Exercise requirements -
Everything from the line containing "D1: diode (A SEL1, K +9V) -> none" through the line containing "D208: diode 1N4007" should be repeated exactly, and nothing else from the data.

Provided entries -

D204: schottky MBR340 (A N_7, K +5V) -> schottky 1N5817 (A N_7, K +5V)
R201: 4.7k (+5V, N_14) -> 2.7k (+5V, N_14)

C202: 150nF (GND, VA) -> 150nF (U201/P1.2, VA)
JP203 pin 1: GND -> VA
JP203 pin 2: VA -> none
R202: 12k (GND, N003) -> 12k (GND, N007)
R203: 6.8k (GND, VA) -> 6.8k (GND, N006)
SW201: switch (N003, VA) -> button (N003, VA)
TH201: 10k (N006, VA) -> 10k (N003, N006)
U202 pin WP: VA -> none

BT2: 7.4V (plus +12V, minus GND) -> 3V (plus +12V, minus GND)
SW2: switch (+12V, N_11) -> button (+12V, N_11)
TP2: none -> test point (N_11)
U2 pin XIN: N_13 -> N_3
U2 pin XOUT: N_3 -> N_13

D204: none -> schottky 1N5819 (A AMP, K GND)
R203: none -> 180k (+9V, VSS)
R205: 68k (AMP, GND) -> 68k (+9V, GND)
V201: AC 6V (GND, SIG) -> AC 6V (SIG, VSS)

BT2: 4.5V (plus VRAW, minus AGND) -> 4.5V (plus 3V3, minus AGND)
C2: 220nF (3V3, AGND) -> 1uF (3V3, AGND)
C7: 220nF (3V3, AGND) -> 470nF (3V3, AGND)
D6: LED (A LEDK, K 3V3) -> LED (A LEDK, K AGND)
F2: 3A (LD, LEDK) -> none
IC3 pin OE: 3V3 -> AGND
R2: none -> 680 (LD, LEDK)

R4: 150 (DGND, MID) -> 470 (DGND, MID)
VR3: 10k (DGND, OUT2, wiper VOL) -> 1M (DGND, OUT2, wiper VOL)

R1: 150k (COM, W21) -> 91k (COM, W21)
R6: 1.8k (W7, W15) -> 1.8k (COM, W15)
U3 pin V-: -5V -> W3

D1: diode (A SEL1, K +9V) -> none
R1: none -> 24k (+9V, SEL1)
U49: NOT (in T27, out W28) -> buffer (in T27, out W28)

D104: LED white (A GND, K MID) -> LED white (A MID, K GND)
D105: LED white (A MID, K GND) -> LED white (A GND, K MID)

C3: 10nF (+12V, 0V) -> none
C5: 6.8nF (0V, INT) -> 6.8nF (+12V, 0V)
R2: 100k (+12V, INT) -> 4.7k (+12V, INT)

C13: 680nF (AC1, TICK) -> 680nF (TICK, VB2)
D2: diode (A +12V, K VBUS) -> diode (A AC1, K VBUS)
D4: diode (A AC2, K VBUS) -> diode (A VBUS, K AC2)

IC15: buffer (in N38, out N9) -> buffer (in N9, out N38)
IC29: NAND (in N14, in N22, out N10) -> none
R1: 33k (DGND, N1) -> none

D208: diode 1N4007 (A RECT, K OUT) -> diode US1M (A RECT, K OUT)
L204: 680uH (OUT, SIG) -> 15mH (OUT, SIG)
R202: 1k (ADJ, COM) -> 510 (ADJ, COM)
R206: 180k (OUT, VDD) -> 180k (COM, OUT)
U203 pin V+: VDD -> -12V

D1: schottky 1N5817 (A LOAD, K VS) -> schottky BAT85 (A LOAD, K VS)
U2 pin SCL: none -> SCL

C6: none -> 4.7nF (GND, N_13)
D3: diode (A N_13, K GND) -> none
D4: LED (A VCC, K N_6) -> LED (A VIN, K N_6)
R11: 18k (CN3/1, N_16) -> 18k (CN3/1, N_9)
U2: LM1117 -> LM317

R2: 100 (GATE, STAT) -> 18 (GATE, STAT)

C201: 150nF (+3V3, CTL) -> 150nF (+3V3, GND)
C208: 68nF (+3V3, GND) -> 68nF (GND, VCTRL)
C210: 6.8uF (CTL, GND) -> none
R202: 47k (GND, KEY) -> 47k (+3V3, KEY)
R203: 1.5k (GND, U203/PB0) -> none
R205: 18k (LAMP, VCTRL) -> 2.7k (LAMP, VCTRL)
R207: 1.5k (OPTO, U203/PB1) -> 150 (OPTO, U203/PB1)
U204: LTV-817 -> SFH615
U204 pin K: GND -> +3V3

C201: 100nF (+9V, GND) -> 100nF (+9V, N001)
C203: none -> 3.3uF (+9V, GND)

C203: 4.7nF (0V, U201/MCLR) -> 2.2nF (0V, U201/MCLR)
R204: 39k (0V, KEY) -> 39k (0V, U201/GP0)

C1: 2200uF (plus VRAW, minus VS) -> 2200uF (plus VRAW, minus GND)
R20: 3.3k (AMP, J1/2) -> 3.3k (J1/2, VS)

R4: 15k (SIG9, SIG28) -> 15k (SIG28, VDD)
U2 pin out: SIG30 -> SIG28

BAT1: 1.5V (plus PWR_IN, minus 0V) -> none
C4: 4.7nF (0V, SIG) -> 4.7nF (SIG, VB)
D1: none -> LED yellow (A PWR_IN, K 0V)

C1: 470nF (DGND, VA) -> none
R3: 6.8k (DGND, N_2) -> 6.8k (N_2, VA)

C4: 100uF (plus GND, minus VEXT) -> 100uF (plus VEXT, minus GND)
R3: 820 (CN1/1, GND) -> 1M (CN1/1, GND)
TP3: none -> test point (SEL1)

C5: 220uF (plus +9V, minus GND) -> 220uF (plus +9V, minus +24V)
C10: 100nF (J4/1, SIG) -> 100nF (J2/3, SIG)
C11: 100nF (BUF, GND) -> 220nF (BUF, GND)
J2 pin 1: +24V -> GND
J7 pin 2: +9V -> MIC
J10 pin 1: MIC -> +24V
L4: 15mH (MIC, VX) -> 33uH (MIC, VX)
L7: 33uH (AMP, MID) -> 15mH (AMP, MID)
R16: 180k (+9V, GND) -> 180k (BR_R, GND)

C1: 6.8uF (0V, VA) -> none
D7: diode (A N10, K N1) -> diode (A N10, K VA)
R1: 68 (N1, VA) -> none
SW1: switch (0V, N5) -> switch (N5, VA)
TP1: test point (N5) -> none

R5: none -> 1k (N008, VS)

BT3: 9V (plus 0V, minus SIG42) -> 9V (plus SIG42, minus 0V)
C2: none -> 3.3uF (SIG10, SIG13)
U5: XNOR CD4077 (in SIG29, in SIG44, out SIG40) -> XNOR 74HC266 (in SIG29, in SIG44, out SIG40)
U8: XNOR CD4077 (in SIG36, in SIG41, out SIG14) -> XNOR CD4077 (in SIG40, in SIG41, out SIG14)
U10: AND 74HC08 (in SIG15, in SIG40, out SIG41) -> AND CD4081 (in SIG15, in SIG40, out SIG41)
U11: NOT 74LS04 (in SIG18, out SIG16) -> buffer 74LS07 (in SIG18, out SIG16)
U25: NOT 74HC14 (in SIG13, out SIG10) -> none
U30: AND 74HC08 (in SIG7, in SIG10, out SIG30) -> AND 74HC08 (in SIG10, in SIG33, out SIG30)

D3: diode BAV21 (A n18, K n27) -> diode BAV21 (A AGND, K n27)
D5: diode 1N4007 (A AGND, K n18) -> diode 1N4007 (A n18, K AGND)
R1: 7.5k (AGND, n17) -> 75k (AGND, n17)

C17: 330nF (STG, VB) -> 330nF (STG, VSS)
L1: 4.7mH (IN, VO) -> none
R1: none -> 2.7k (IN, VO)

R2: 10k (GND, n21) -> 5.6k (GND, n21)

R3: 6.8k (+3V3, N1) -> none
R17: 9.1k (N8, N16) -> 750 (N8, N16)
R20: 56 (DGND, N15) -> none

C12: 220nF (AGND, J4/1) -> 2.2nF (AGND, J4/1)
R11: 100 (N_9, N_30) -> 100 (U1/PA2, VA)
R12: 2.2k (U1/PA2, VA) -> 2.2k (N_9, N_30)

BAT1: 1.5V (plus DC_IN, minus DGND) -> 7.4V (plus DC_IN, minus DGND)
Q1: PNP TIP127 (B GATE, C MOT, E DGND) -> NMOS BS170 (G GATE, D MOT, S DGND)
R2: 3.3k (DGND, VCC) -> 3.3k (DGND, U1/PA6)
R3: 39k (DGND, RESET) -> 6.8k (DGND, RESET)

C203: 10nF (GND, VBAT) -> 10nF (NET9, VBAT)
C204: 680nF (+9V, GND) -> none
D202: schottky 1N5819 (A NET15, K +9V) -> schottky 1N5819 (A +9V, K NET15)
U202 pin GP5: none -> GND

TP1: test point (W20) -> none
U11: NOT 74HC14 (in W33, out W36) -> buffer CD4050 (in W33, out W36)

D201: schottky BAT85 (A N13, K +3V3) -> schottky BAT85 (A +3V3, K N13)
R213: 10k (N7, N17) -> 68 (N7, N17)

Answer below -
D1: diode (A SEL1, K +9V) -> none
R1: none -> 24k (+9V, SEL1)
U49: NOT (in T27, out W28) -> buffer (in T27, out W28)

D104: LED white (A GND, K MID) -> LED white (A MID, K GND)
D105: LED white (A MID, K GND) -> LED white (A GND, K MID)

C3: 10nF (+12V, 0V) -> none
C5: 6.8nF (0V, INT) -> 6.8nF (+12V, 0V)
R2: 100k (+12V, INT) -> 4.7k (+12V, INT)

C13: 680nF (AC1, TICK) -> 680nF (TICK, VB2)
D2: diode (A +12V, K VBUS) -> diode (A AC1, K VBUS)
D4: diode (A AC2, K VBUS) -> diode (A VBUS, K AC2)

IC15: buffer (in N38, out N9) -> buffer (in N9, out N38)
IC29: NAND (in N14, in N22, out N10) -> none
R1: 33k (DGND, N1) -> none

D208: diode 1N4007 (A RECT, K OUT) -> diode US1M (A RECT, K OUT)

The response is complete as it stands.